**Exercise brief**
Return the data that follows exactly, with each line intact.

Edit difference data:
•••

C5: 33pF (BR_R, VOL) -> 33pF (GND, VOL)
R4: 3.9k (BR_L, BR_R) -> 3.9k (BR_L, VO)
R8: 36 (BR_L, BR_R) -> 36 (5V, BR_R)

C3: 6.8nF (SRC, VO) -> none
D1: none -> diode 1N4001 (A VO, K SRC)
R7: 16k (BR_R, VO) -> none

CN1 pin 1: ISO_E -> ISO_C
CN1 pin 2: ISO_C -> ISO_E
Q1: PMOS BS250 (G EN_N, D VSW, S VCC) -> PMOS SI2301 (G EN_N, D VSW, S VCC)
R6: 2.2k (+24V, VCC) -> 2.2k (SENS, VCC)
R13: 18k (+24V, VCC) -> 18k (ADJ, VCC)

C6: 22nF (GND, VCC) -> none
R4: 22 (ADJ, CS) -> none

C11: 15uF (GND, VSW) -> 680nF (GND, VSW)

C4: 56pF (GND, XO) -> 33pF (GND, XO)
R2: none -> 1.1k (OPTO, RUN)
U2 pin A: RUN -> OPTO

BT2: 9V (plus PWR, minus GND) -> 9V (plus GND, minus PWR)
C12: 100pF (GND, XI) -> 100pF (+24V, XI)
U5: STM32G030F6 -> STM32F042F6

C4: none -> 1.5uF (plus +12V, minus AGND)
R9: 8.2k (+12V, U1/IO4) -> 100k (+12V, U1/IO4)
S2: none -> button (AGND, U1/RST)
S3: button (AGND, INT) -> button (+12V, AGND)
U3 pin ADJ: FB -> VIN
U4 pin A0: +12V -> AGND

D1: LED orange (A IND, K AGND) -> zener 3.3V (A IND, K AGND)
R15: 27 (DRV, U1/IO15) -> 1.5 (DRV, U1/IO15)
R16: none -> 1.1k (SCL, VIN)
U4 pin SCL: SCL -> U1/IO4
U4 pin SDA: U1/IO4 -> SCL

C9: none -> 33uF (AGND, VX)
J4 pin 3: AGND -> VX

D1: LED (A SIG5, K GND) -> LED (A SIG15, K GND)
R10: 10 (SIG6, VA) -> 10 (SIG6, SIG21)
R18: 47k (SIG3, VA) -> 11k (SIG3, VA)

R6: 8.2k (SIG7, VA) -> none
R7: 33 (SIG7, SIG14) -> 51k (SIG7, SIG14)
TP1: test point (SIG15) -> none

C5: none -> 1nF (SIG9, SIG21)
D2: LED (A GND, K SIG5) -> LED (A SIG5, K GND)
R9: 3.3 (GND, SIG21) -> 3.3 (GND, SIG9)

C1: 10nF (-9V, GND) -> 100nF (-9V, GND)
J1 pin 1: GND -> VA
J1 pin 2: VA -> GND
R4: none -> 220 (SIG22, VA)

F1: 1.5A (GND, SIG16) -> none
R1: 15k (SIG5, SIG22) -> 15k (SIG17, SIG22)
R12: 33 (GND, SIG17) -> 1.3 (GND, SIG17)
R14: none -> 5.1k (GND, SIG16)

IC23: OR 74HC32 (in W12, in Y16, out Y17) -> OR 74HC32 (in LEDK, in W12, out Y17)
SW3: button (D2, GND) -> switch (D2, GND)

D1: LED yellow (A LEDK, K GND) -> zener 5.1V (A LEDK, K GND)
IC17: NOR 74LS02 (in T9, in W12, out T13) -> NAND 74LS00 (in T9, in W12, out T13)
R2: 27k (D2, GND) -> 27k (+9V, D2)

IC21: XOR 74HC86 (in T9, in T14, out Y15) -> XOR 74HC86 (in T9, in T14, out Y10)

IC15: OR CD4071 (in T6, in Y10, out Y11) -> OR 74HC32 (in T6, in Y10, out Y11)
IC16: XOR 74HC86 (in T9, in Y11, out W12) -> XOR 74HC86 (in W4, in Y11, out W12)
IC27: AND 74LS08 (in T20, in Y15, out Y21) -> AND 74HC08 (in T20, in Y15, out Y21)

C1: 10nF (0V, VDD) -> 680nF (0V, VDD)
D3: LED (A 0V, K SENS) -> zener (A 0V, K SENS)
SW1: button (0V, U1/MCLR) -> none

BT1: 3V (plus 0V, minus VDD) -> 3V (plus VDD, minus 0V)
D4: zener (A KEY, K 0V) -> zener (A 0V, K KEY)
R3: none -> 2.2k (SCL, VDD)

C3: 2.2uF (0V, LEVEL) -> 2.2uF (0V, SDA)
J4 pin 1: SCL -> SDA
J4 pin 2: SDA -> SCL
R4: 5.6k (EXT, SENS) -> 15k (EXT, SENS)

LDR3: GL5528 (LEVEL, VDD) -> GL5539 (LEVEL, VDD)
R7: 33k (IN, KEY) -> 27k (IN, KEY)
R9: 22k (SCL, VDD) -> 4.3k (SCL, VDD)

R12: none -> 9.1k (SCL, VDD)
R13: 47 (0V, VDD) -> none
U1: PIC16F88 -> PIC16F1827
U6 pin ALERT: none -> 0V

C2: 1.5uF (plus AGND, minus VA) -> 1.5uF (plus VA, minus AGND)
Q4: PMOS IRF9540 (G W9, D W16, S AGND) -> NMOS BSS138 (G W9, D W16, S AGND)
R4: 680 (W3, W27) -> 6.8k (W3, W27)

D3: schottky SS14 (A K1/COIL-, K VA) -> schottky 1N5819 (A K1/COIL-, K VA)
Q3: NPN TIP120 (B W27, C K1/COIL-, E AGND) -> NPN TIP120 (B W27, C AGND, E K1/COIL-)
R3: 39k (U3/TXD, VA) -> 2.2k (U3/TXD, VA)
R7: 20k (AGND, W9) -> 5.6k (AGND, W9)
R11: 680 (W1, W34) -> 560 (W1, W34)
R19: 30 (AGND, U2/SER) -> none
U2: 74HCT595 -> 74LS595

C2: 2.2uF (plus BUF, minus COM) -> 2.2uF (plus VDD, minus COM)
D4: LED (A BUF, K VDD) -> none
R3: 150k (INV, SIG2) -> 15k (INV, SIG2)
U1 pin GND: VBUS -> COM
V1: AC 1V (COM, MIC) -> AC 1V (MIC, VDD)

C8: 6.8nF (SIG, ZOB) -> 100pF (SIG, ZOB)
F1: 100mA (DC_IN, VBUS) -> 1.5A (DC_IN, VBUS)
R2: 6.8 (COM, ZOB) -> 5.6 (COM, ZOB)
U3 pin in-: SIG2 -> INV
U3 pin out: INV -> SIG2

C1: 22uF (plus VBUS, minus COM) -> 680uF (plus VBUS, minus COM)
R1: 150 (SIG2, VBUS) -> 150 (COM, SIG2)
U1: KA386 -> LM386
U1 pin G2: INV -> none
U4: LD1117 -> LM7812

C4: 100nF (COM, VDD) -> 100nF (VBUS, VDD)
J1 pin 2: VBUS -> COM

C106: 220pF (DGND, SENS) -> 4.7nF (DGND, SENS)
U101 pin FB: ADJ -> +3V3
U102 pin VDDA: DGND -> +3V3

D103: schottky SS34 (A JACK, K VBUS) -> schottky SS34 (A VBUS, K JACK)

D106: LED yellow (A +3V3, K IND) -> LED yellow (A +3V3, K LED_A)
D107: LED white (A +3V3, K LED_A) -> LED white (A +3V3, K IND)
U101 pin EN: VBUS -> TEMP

•••

**Response area**
C5: 33pF (BR_R, VOL) -> 33pF (GND, VOL)
R4: 3.9k (BR_L, BR_R) -> 3.9k (BR_L, VO)
R8: 36 (BR_L, BR_R) -> 36 (5V, BR_R)

C3: 6.8nF (SRC, VO) -> none
D1: none -> diode 1N4001 (A VO, K SRC)
R7: 16k (BR_R, VO) -> none

CN1 pin 1: ISO_E -> ISO_C
CN1 pin 2: ISO_C -> ISO_E
Q1: PMOS BS250 (G EN_N, D VSW, S VCC) -> PMOS SI2301 (G EN_N, D VSW, S VCC)
R6: 2.2k (+24V, VCC) -> 2.2k (SENS, VCC)
R13: 18k (+24V, VCC) -> 18k (ADJ, VCC)

C6: 22nF (GND, VCC) -> none
R4: 22 (ADJ, CS) -> none

C11: 15uF (GND, VSW) -> 680nF (GND, VSW)

C4: 56pF (GND, XO) -> 33pF (GND, XO)
R2: none -> 1.1k (OPTO, RUN)
U2 pin A: RUN -> OPTO

BT2: 9V (plus PWR, minus GND) -> 9V (plus GND, minus PWR)
C12: 100pF (GND, XI) -> 100pF (+24V, XI)
U5: STM32G030F6 -> STM32F042F6

C4: none -> 1.5uF (plus +12V, minus AGND)
R9: 8.2k (+12V, U1/IO4) -> 100k (+12V, U1/IO4)
S2: none -> button (AGND, U1/RST)
S3: button (AGND, INT) -> button (+12V, AGND)
U3 pin ADJ: FB -> VIN
U4 pin A0: +12V -> AGND

D1: LED orange (A IND, K AGND) -> zener 3.3V (A IND, K AGND)
R15: 27 (DRV, U1/IO15) -> 1.5 (DRV, U1/IO15)
R16: none -> 1.1k (SCL, VIN)
U4 pin SCL: SCL -> U1/IO4
U4 pin SDA: U1/IO4 -> SCL

C9: none -> 33uF (AGND, VX)
J4 pin 3: AGND -> VX

D1: LED (A SIG5, K GND) -> LED (A SIG15, K GND)
R10: 10 (SIG6, VA) -> 10 (SIG6, SIG21)
R18: 47k (SIG3, VA) -> 11k (SIG3, VA)

R6: 8.2k (SIG7, VA) -> none
R7: 33 (SIG7, SIG14) -> 51k (SIG7, SIG14)
TP1: test point (SIG15) -> none

C5: none -> 1nF (SIG9, SIG21)
D2: LED (A GND, K SIG5) -> LED (A SIG5, K GND)
R9: 3.3 (GND, SIG21) -> 3.3 (GND, SIG9)

C1: 10nF (-9V, GND) -> 100nF (-9V, GND)
J1 pin 1: GND -> VA
J1 pin 2: VA -> GND
R4: none -> 220 (SIG22, VA)

F1: 1.5A (GND, SIG16) -> none
R1: 15k (SIG5, SIG22) -> 15k (SIG17, SIG22)
R12: 33 (GND, SIG17) -> 1.3 (GND, SIG17)
R14: none -> 5.1k (GND, SIG16)

IC23: OR 74HC32 (in W12, in Y16, out Y17) -> OR 74HC32 (in LEDK, in W12, out Y17)
SW3: button (D2, GND) -> switch (D2, GND)

D1: LED yellow (A LEDK, K GND) -> zener 5.1V (A LEDK, K GND)
IC17: NOR 74LS02 (in T9, in W12, out T13) -> NAND 74LS00 (in T9, in W12, out T13)
R2: 27k (D2, GND) -> 27k (+9V, D2)

IC21: XOR 74HC86 (in T9, in T14, out Y15) -> XOR 74HC86 (in T9, in T14, out Y10)

IC15: OR CD4071 (in T6, in Y10, out Y11) -> OR 74HC32 (in T6, in Y10, out Y11)
IC16: XOR 74HC86 (in T9, in Y11, out W12) -> XOR 74HC86 (in W4, in Y11, out W12)
IC27: AND 74LS08 (in T20, in Y15, out Y21) -> AND 74HC08 (in T20, in Y15, out Y21)

C1: 10nF (0V, VDD) -> 680nF (0V, VDD)
D3: LED (A 0V, K SENS) -> zener (A 0V, K SENS)
SW1: button (0V, U1/MCLR) -> none

BT1: 3V (plus 0V, minus VDD) -> 3V (plus VDD, minus 0V)
D4: zener (A KEY, K 0V) -> zener (A 0V, K KEY)
R3: none -> 2.2k (SCL, VDD)

C3: 2.2uF (0V, LEVEL) -> 2.2uF (0V, SDA)
J4 pin 1: SCL -> SDA
J4 pin 2: SDA -> SCL
R4: 5.6k (EXT, SENS) -> 15k (EXT, SENS)

LDR3: GL5528 (LEVEL, VDD) -> GL5539 (LEVEL, VDD)
R7: 33k (IN, KEY) -> 27k (IN, KEY)
R9: 22k (SCL, VDD) -> 4.3k (SCL, VDD)

R12: none -> 9.1k (SCL, VDD)
R13: 47 (0V, VDD) -> none
U1: PIC16F88 -> PIC16F1827
U6 pin ALERT: none -> 0V

C2: 1.5uF (plus AGND, minus VA) -> 1.5uF (plus VA, minus AGND)
Q4: PMOS IRF9540 (G W9, D W16, S AGND) -> NMOS BSS138 (G W9, D W16, S AGND)
R4: 680 (W3, W27) -> 6.8k (W3, W27)

D3: schottky SS14 (A K1/COIL-, K VA) -> schottky 1N5819 (A K1/COIL-, K VA)
Q3: NPN TIP120 (B W27, C K1/COIL-, E AGND) -> NPN TIP120 (B W27, C AGND, E K1/COIL-)
R3: 39k (U3/TXD, VA) -> 2.2k (U3/TXD, VA)
R7: 20k (AGND, W9) -> 5.6k (AGND, W9)
R11: 680 (W1, W34) -> 560 (W1, W34)
R19: 30 (AGND, U2/SER) -> none
U2: 74HCT595 -> 74LS595

C2: 2.2uF (plus BUF, minus COM) -> 2.2uF (plus VDD, minus COM)
D4: LED (A BUF, K VDD) -> none
R3: 150k (INV, SIG2) -> 15k (INV, SIG2)
U1 pin GND: VBUS -> COM
V1: AC 1V (COM, MIC) -> AC 1V (MIC, VDD)

C8: 6.8nF (SIG, ZOB) -> 100pF (SIG, ZOB)
F1: 100mA (DC_IN, VBUS) -> 1.5A (DC_IN, VBUS)
R2: 6.8 (COM, ZOB) -> 5.6 (COM, ZOB)
U3 pin in-: SIG2 -> INV
U3 pin out: INV -> SIG2

C1: 22uF (plus VBUS, minus COM) -> 680uF (plus VBUS, minus COM)
R1: 150 (SIG2, VBUS) -> 150 (COM, SIG2)
U1: KA386 -> LM386
U1 pin G2: INV -> none
U4: LD1117 -> LM7812

C4: 100nF (COM, VDD) -> 100nF (VBUS, VDD)
J1 pin 2: VBUS -> COM

C106: 220pF (DGND, SENS) -> 4.7nF (DGND, SENS)
U101 pin FB: ADJ -> +3V3
U102 pin VDDA: DGND -> +3V3

D103: schottky SS34 (A JACK, K VBUS) -> schottky SS34 (A VBUS, K JACK)

D106: LED yellow (A +3V3, K IND) -> LED yellow (A +3V3, K LED_A)
D107: LED white (A +3V3, K LED_A) -> LED white (A +3V3, K IND)
U101 pin EN: VBUS -> TEMP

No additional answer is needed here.